▶ What this task involves
Collect every line in the records below that contains the word "toothbrush".

▶ Study material
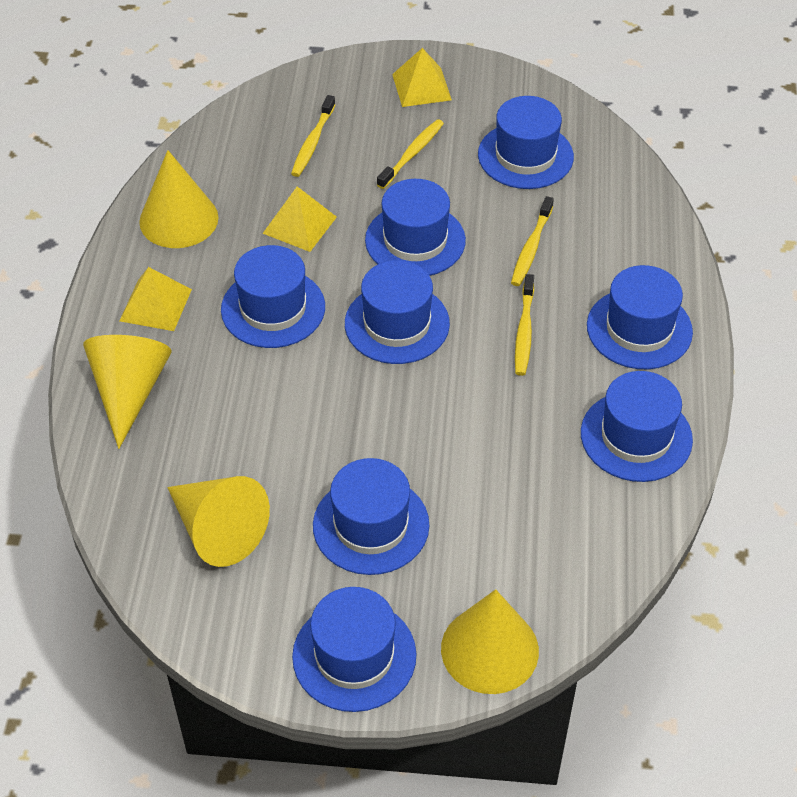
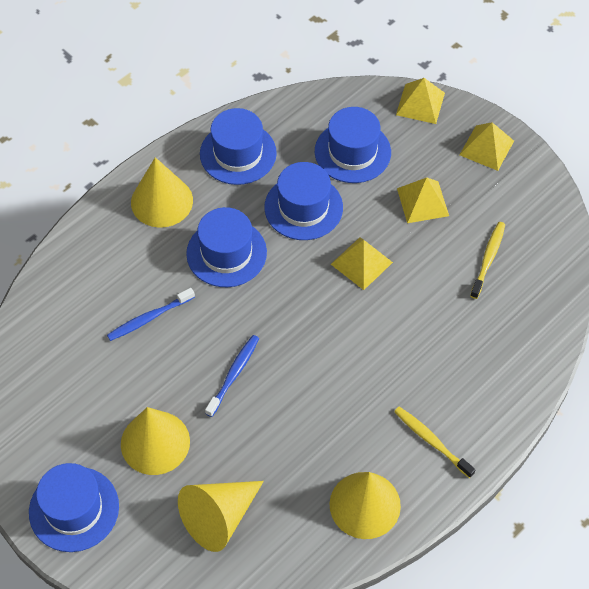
blue hat: 8 -> 5
blue toothbrush: 0 -> 2
yellow pyramid: 3 -> 4
yellow toothbrush: 4 -> 2

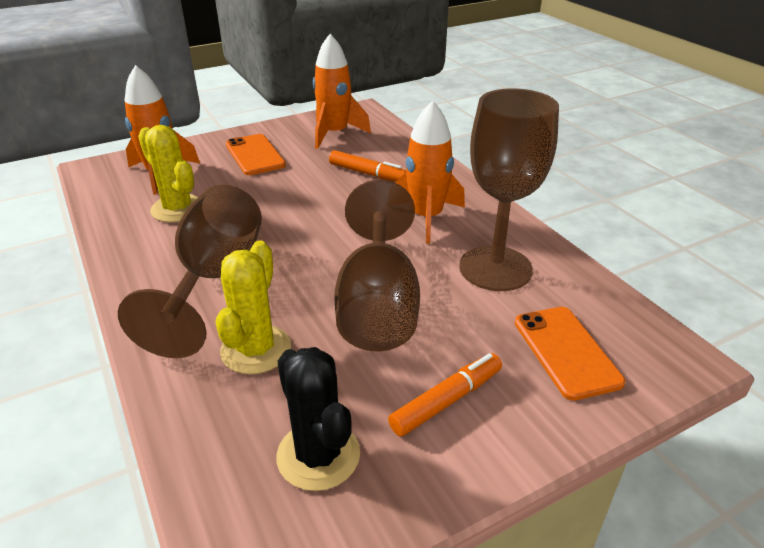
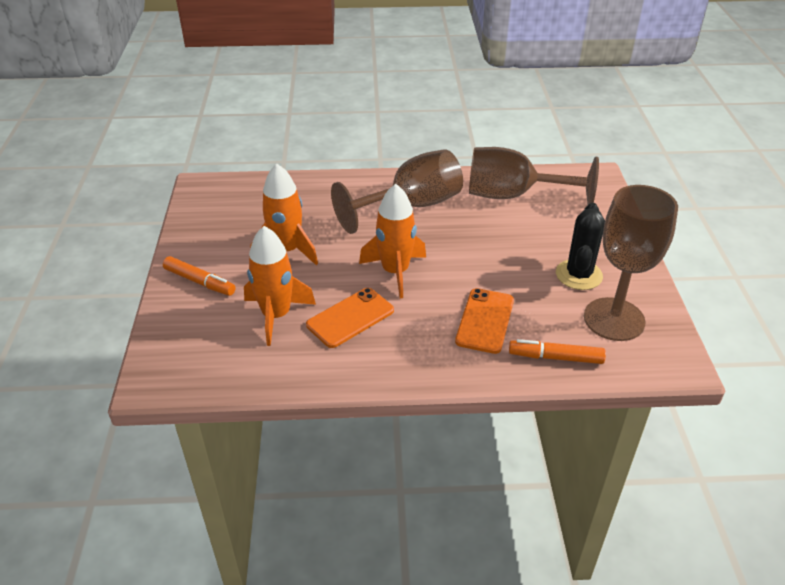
yellow cactus: 2 -> 0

▶ Written response
blue toothbrush: 0 -> 2
yellow toothbrush: 4 -> 2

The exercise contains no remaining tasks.